How to complete this task:
Print all of the data exactly as written.

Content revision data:
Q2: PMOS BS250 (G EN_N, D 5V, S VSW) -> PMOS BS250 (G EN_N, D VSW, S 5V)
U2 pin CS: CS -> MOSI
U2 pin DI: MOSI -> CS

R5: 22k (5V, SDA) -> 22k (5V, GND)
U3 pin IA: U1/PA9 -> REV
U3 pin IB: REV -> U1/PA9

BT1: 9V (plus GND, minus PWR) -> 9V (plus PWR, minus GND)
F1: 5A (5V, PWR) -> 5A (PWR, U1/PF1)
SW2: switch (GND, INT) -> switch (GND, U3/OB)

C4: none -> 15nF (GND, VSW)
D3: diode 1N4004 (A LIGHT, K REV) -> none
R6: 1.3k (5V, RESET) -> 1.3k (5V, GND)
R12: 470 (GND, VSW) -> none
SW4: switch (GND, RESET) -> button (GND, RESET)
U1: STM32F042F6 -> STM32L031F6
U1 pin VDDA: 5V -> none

Written answer:
Q2: PMOS BS250 (G EN_N, D 5V, S VSW) -> PMOS BS250 (G EN_N, D VSW, S 5V)
U2 pin CS: CS -> MOSI
U2 pin DI: MOSI -> CS

R5: 22k (5V, SDA) -> 22k (5V, GND)
U3 pin IA: U1/PA9 -> REV
U3 pin IB: REV -> U1/PA9

BT1: 9V (plus GND, minus PWR) -> 9V (plus PWR, minus GND)
F1: 5A (5V, PWR) -> 5A (PWR, U1/PF1)
SW2: switch (GND, INT) -> switch (GND, U3/OB)

C4: none -> 15nF (GND, VSW)
D3: diode 1N4004 (A LIGHT, K REV) -> none
R6: 1.3k (5V, RESET) -> 1.3k (5V, GND)
R12: 470 (GND, VSW) -> none
SW4: switch (GND, RESET) -> button (GND, RESET)
U1: STM32F042F6 -> STM32L031F6
U1 pin VDDA: 5V -> none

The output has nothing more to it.